### Activity
Only text is carried over. Reproduce the entries below exactly.
=== Dataset records ===
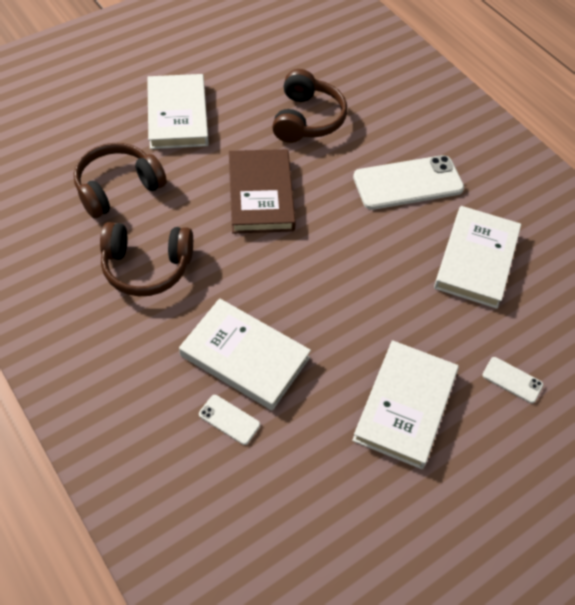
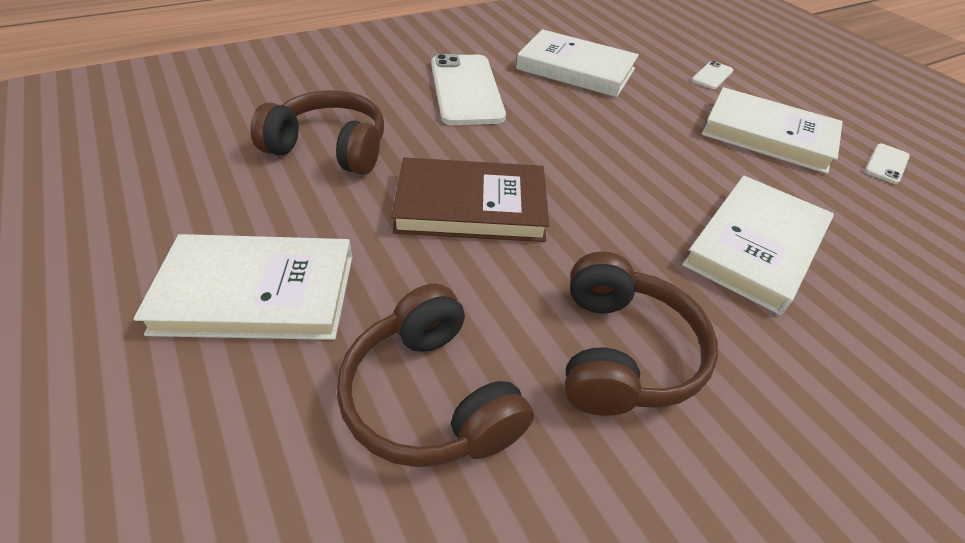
camera: 85 degrees left, 10 degrees down
white phone [199,395,260,445] -> white phone moved to [865,144,910,184]

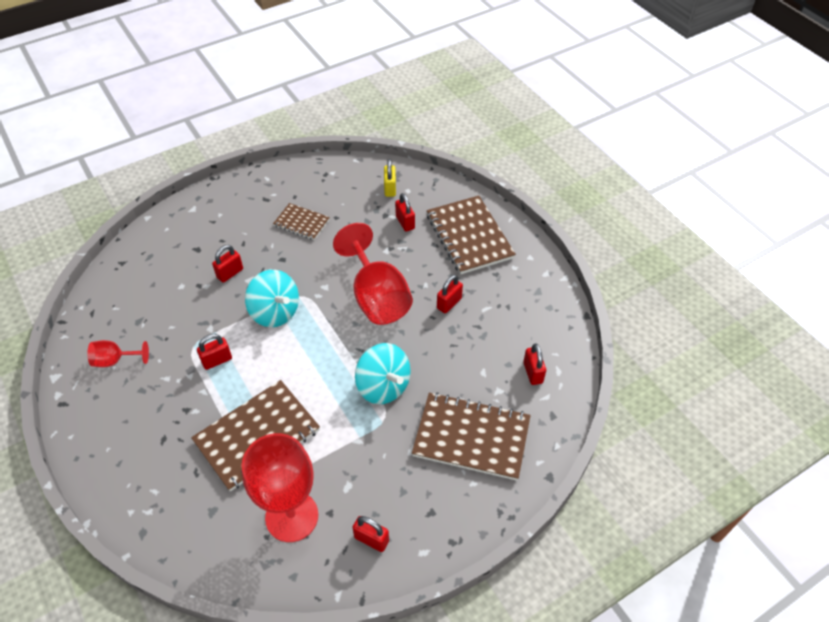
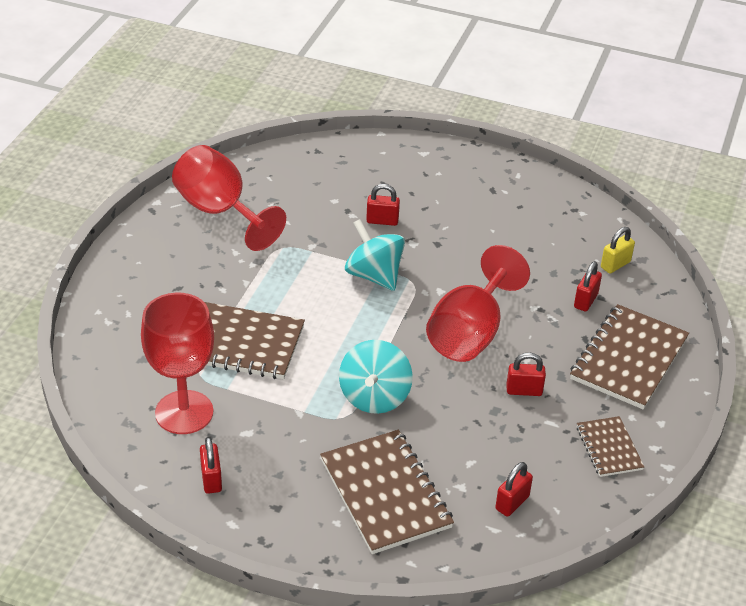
camera: 50 degrees right, 10 degrees down
red goblet [87,340,149,367] -> red goblet [172,145,286,251], size x2.05
red padlock [197,334,232,370] -> none
turquoise spinning top [245,270,299,327] -> turquoise spinning top turned 135 degrees clockwise [345,219,405,291]
brown notebook [273,203,330,240] -> brown notebook moved to [577,416,644,477]

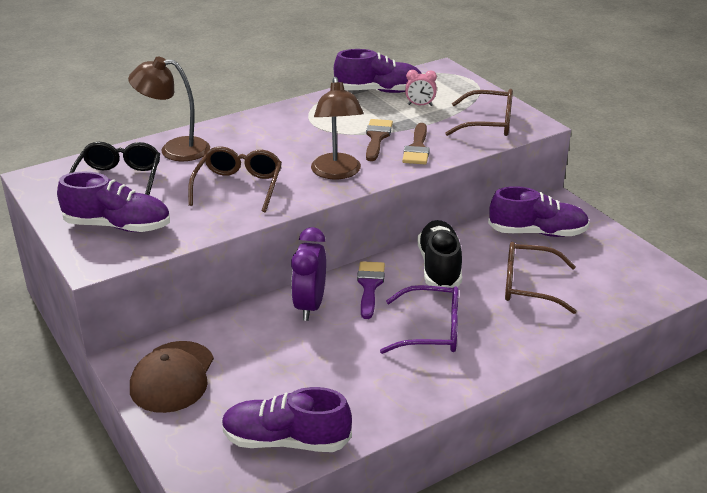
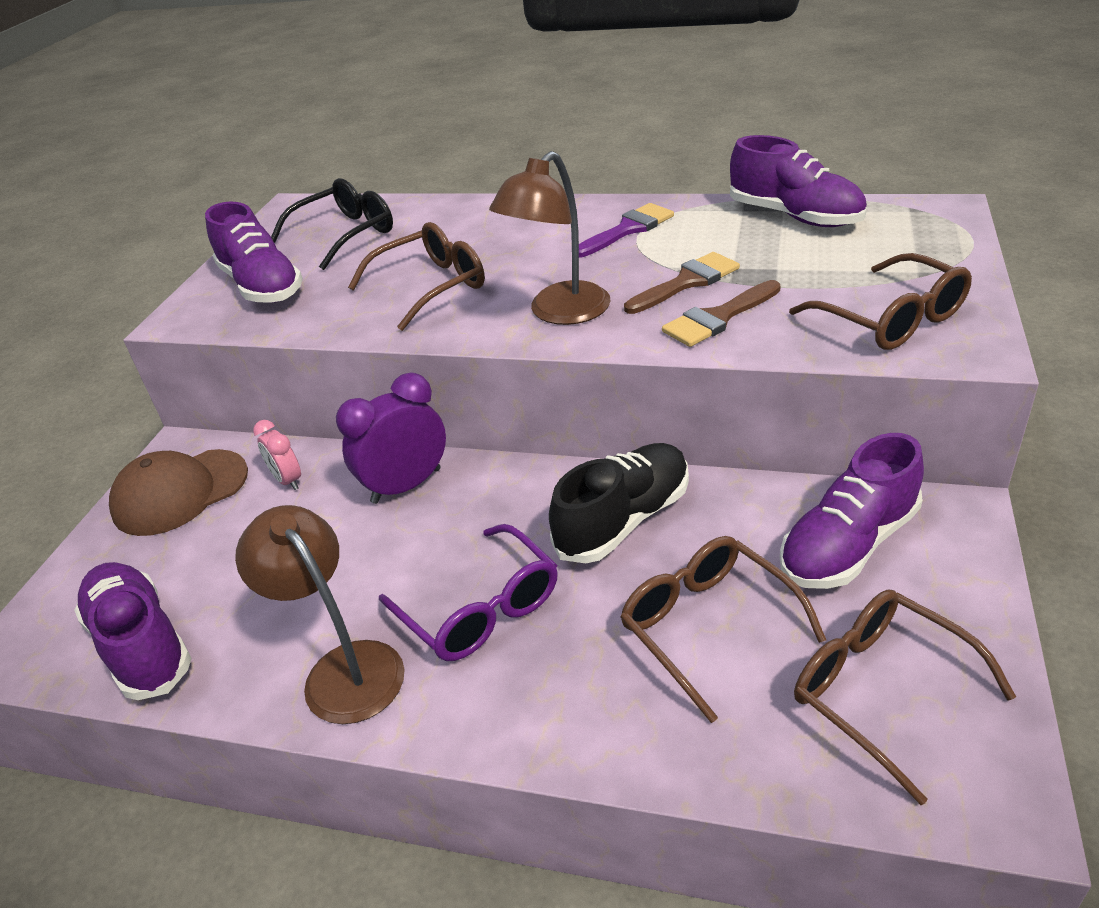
camera: 50 degrees right, 5 degrees up
brown lamp [128,57,210,161] -> brown lamp moved to [235,505,405,724]
purple brush [357,261,385,319] -> purple brush moved to [579,203,674,257]
pink clock [405,70,437,106] -> pink clock moved to [253,420,301,490]
purple shoe [488,186,590,237] -> purple shoe turned 90 degrees clockwise [780,433,924,589]
none -> brown glasses [794,590,1016,805]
===
### Response below
camera: 85 degrees left, 10 degrees down
white phone [199,395,260,445] -> white phone moved to [865,144,910,184]

camera: 50 degrees right, 10 degrees down
red goblet [87,340,149,367] -> red goblet [172,145,286,251], size x2.05
red padlock [197,334,232,370] -> none
turquoise spinning top [245,270,299,327] -> turquoise spinning top turned 135 degrees clockwise [345,219,405,291]
brown notebook [273,203,330,240] -> brown notebook moved to [577,416,644,477]

camera: 50 degrees right, 5 degrees up
brown lamp [128,57,210,161] -> brown lamp moved to [235,505,405,724]
purple brush [357,261,385,319] -> purple brush moved to [579,203,674,257]
pink clock [405,70,437,106] -> pink clock moved to [253,420,301,490]
purple shoe [488,186,590,237] -> purple shoe turned 90 degrees clockwise [780,433,924,589]
none -> brown glasses [794,590,1016,805]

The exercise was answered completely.